- _DATA FOR THE TASK_:
────────────────

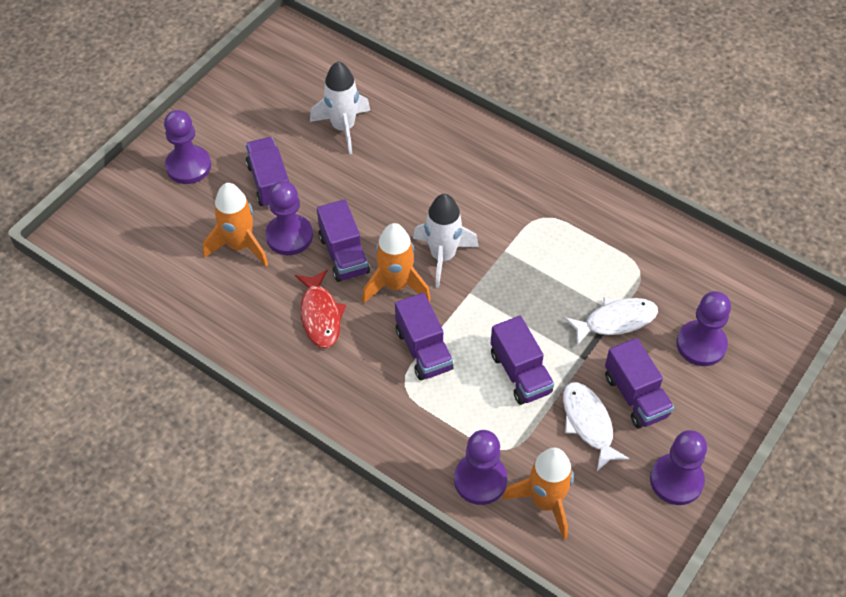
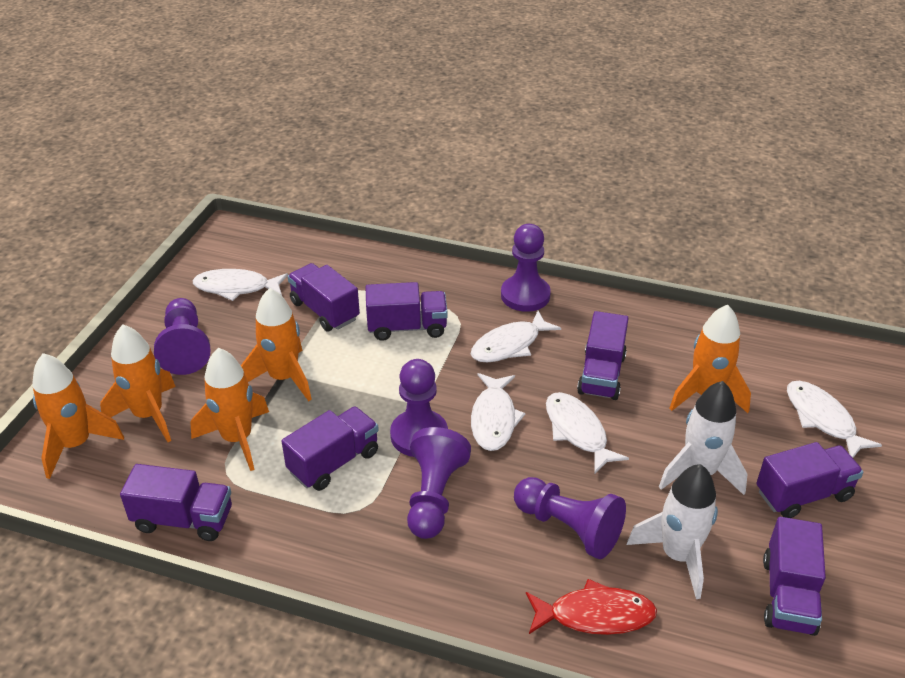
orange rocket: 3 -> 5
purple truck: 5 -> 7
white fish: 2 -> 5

────────────────

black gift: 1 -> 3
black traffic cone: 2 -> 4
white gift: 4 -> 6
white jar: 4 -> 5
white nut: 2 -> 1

────────────────

- _PROBLEM TO SOLVE_: An exact copy of the lines above, from the one containing "black traffic cone: 2 -> 4" through the one containing "white nut: 2 -> 1", is the whole of the answer.

- _RESULT OF THIS TASK_:
black traffic cone: 2 -> 4
white gift: 4 -> 6
white jar: 4 -> 5
white nut: 2 -> 1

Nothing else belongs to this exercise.